▶ [What you are asked to do]: Every record needs to come back as written, except for the pictures.

── Records for the task

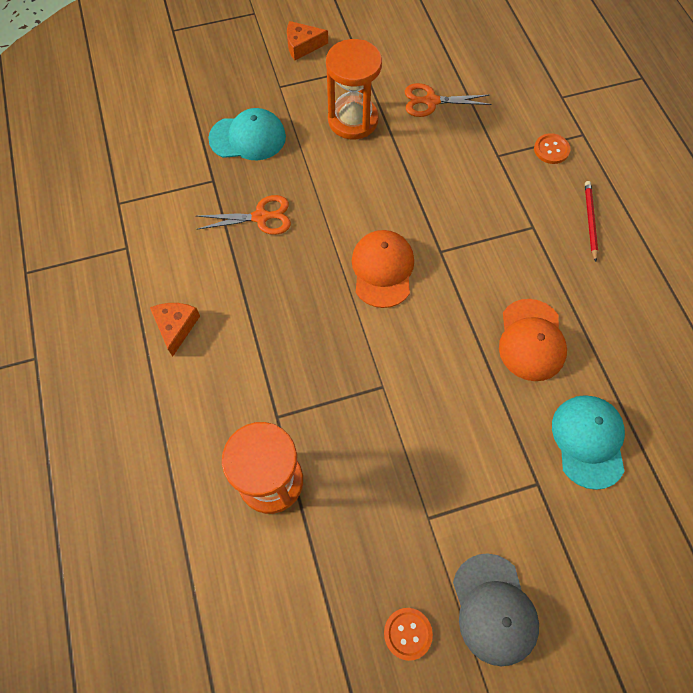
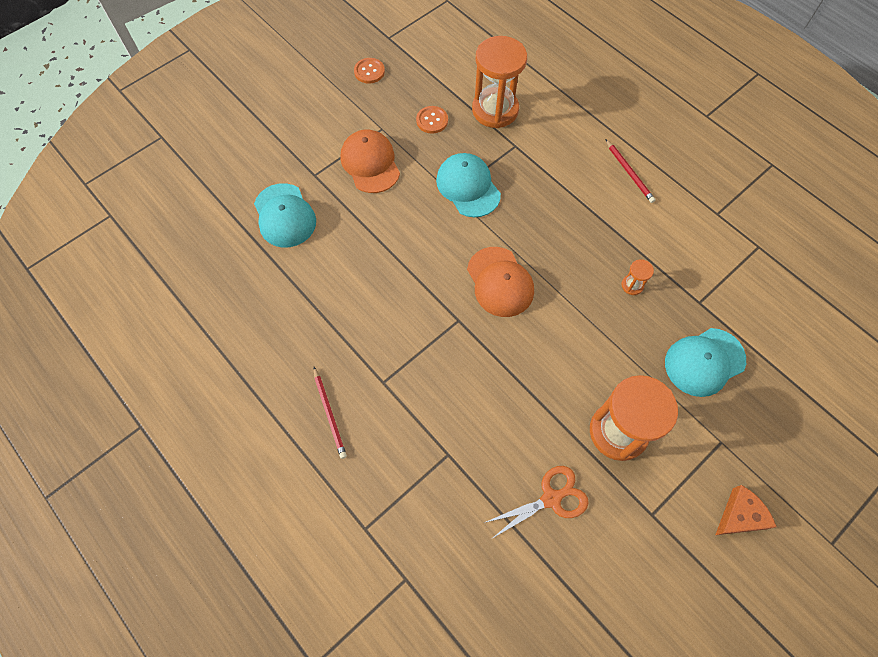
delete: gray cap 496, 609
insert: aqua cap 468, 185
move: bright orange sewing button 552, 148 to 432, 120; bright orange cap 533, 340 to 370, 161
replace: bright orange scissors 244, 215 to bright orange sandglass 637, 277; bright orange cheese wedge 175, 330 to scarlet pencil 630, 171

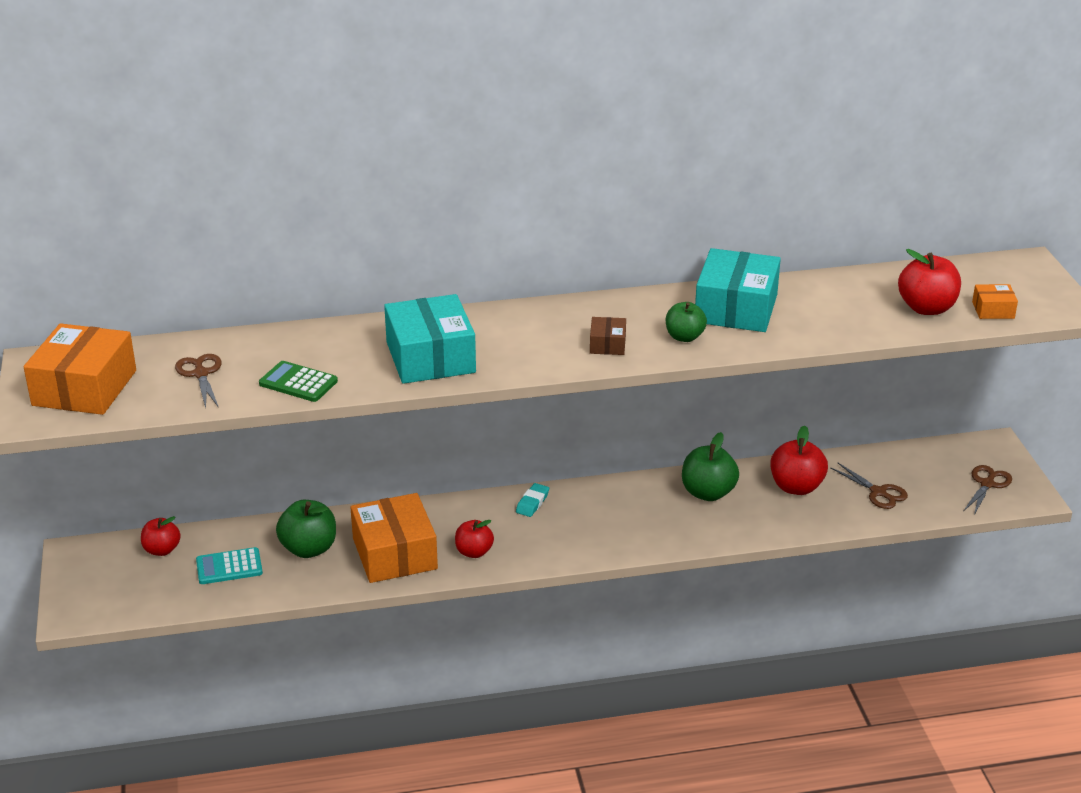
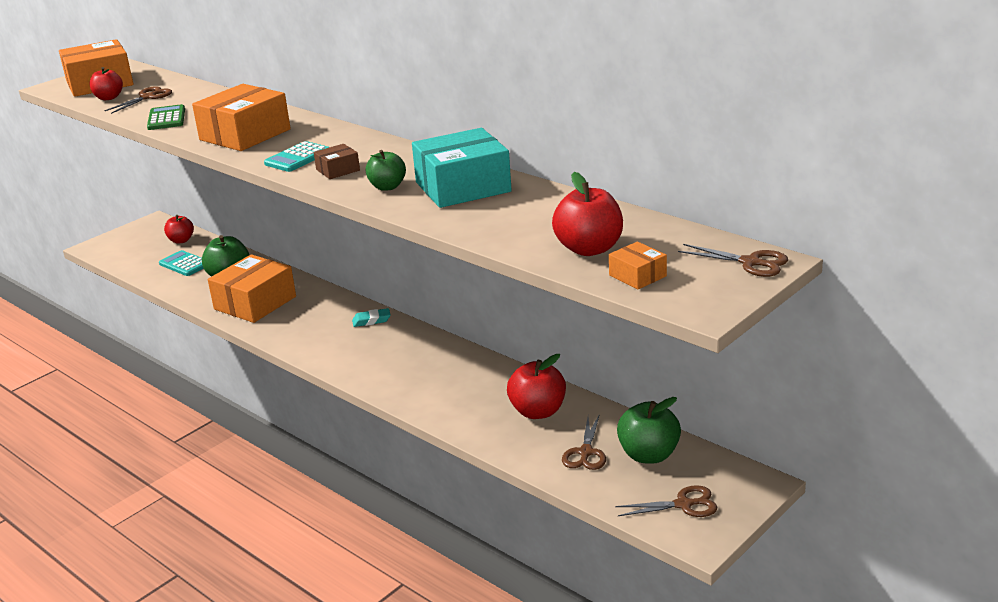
insert: aqua adding machine 296, 156; brown scissors 733, 260
move: green apple fruit 710, 466 to 649, 430; scarlet apple fruit 474, 539 to 106, 83
recolor: aqua parcel 430, 339 to bright orange parcel 241, 117

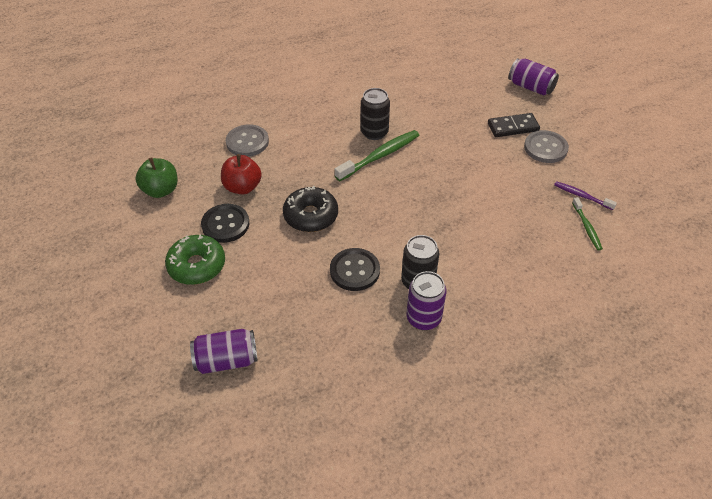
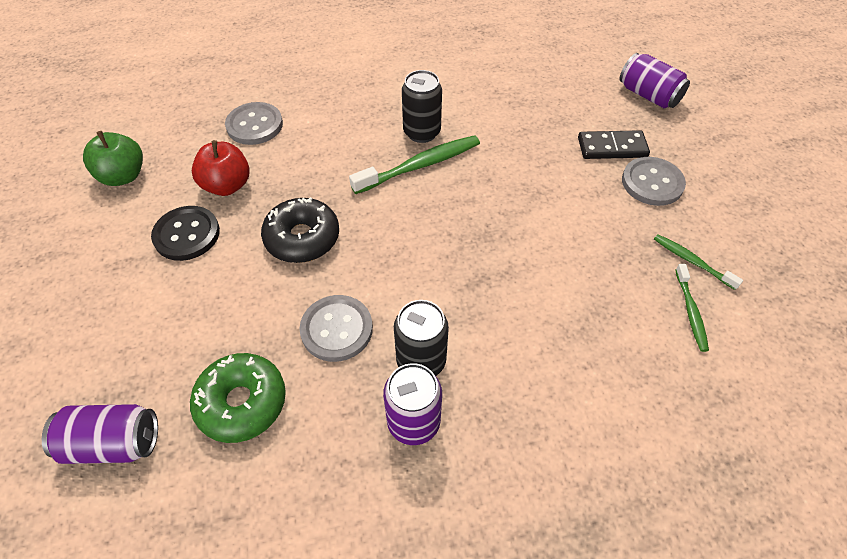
move: green doughnut 195, 260 to 238, 398
recolor: royal purple dental brush 585, 195 to green dental brush 698, 262; jet-black sewing button 355, 269 to gray sewing button 336, 328

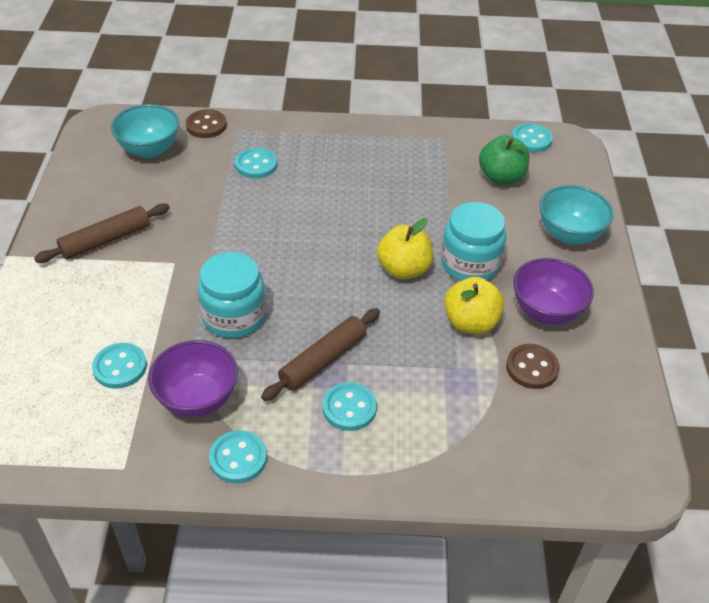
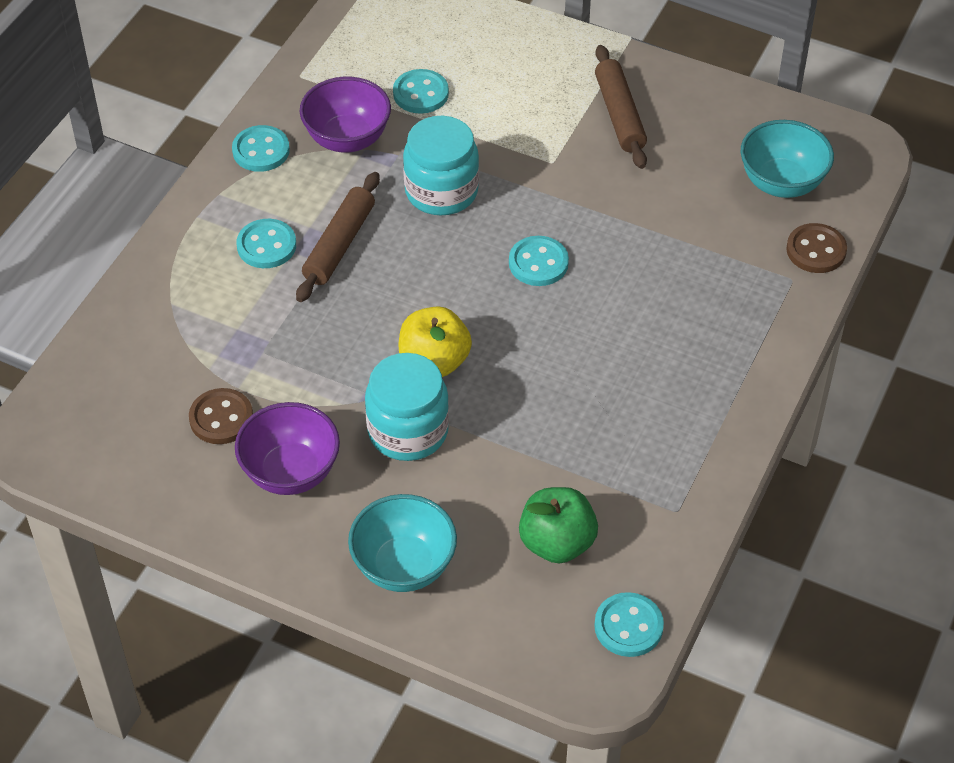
delete: yellow apple fruit 474, 305
move: aqua sewing button 256, 163 to 539, 261
rotate: brown pastry roller 320, 354 = 338, 237 45 degrees clockwise

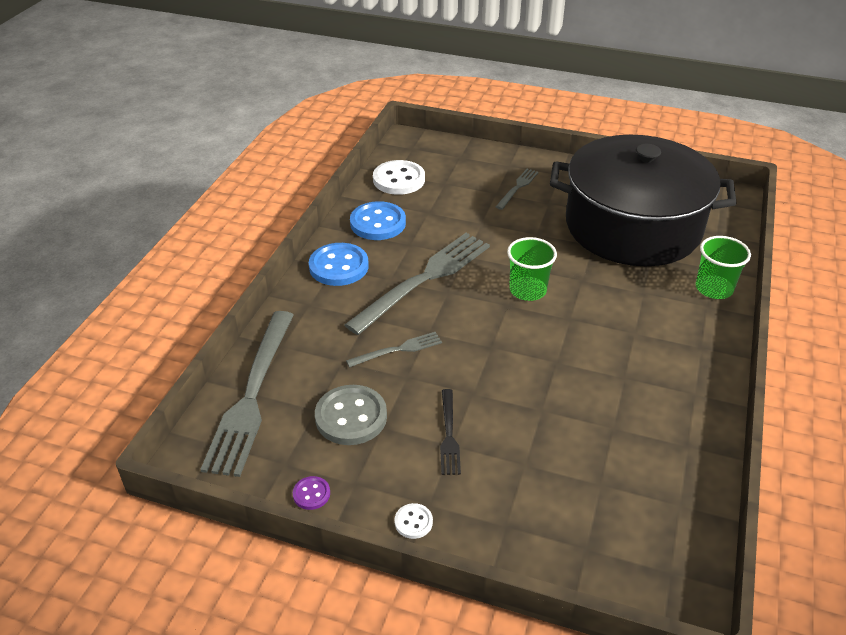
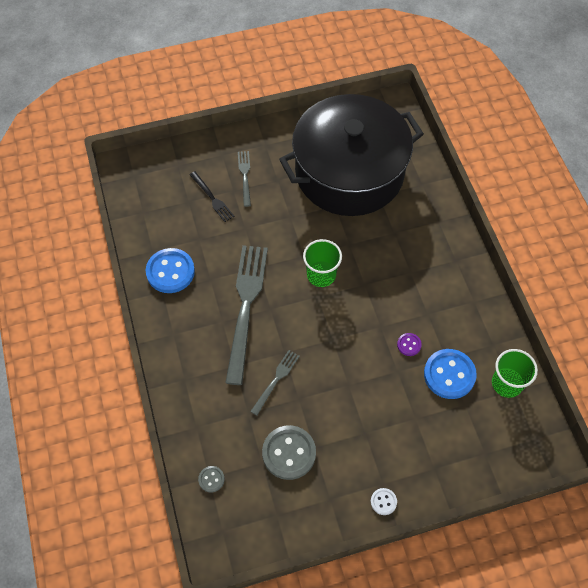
delete: white sewing button 399, 177
move: green cup 723, 267 to 515, 373; blue sewing button 339, 264 to 450, 374; jet-black fork 450, 432 to 212, 196; royal purple sewing button 311, 493 to 409, 344
replace: gray fork 247, 394 to gray sewing button 211, 479

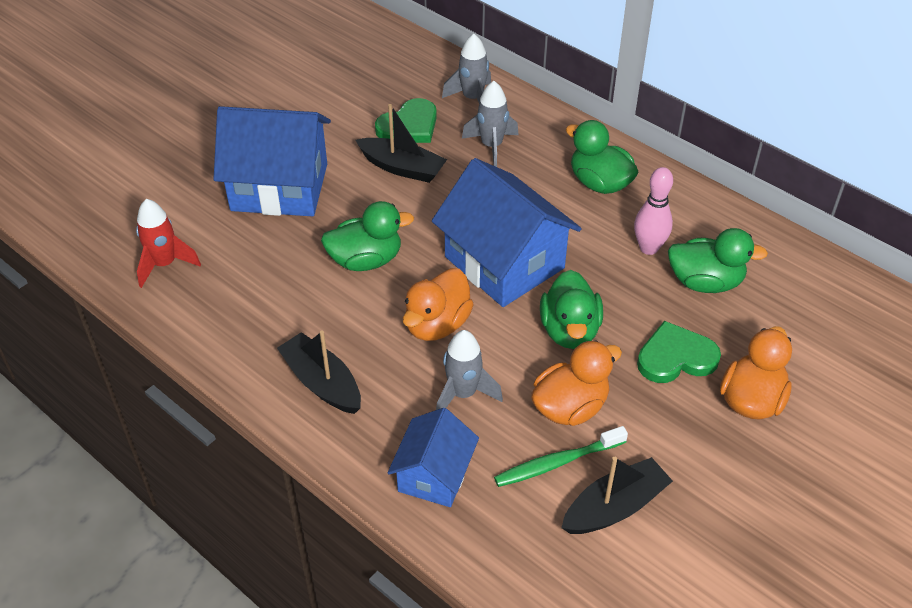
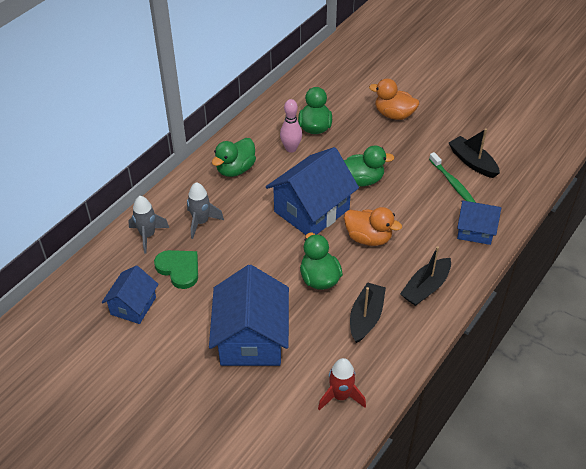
delete: green heart 679, 352; gray rocket 469, 370; bright orange duck 576, 383
insert: blue toy house 130, 294
move: jet-black boat 401, 143 to 368, 312

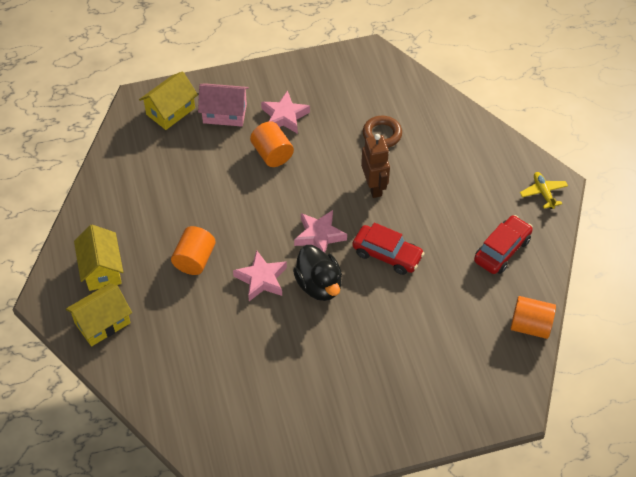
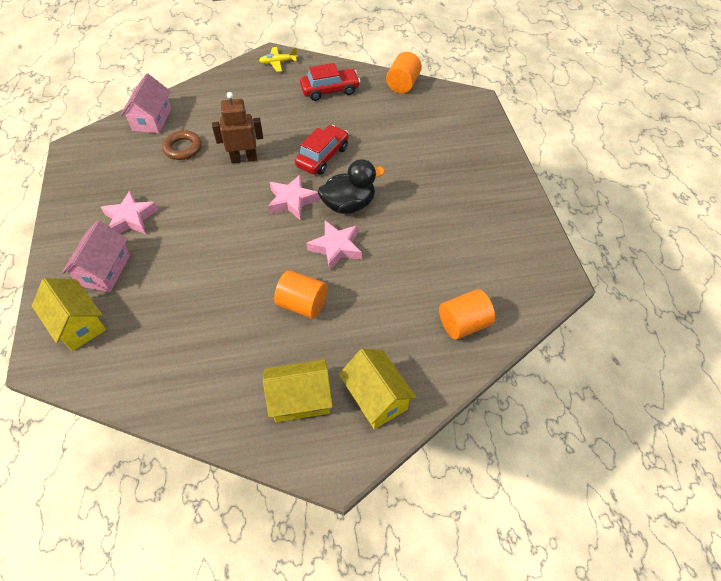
insert: rose-pink toy house 145, 103
move: bright orange cylinder 272, 144 to 467, 314
rotate: scarlet automobile 503, 244 = 330, 82 120 degrees clockwise

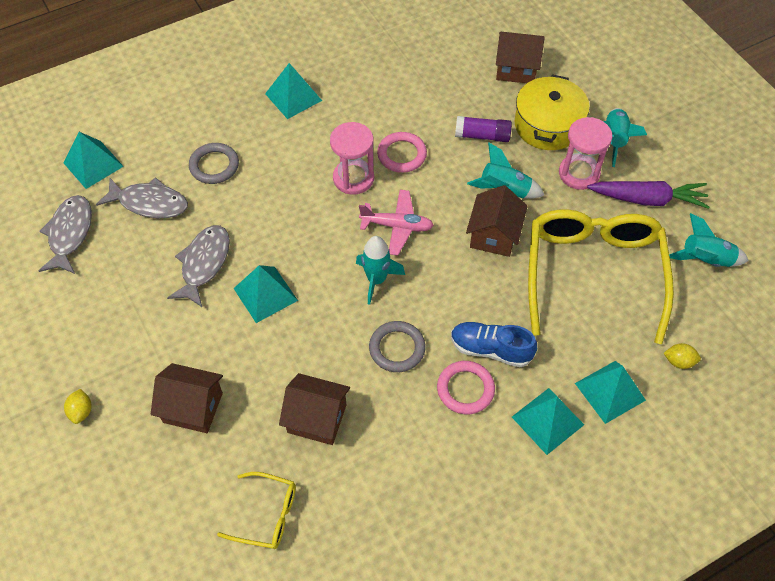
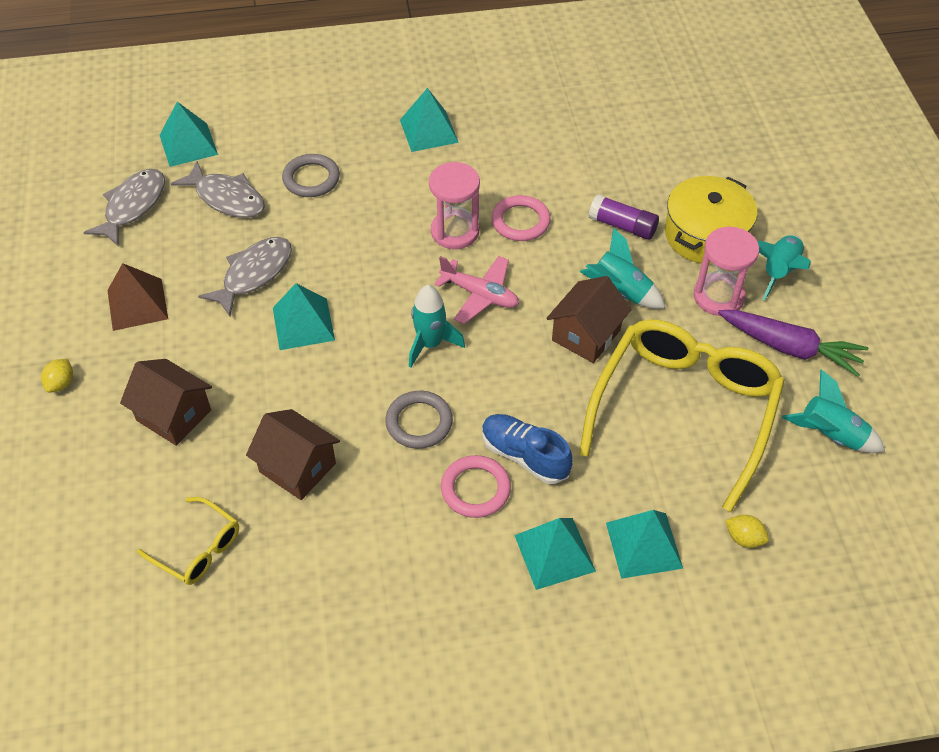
delete: brown toy house 520, 57
insert: brown pyramid 137, 297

────

▶ [Response to this task]:
delete: gray cap 496, 609
insert: aqua cap 468, 185
move: bright orange sewing button 552, 148 to 432, 120; bright orange cap 533, 340 to 370, 161
replace: bright orange scissors 244, 215 to bright orange sandglass 637, 277; bright orange cheese wedge 175, 330 to scarlet pencil 630, 171

insert: aqua adding machine 296, 156; brown scissors 733, 260
move: green apple fruit 710, 466 to 649, 430; scarlet apple fruit 474, 539 to 106, 83
recolor: aqua parcel 430, 339 to bright orange parcel 241, 117

move: green doughnut 195, 260 to 238, 398
recolor: royal purple dental brush 585, 195 to green dental brush 698, 262; jet-black sewing button 355, 269 to gray sewing button 336, 328

delete: yellow apple fruit 474, 305
move: aqua sewing button 256, 163 to 539, 261
rotate: brown pastry roller 320, 354 = 338, 237 45 degrees clockwise

delete: white sewing button 399, 177
move: green cup 723, 267 to 515, 373; blue sewing button 339, 264 to 450, 374; jet-black fork 450, 432 to 212, 196; royal purple sewing button 311, 493 to 409, 344
replace: gray fork 247, 394 to gray sewing button 211, 479

delete: green heart 679, 352; gray rocket 469, 370; bright orange duck 576, 383
insert: blue toy house 130, 294
move: jet-black boat 401, 143 to 368, 312

insert: rose-pink toy house 145, 103
move: bright orange cylinder 272, 144 to 467, 314
rotate: scarlet automobile 503, 244 = 330, 82 120 degrees clockwise

delete: brown toy house 520, 57
insert: brown pyramid 137, 297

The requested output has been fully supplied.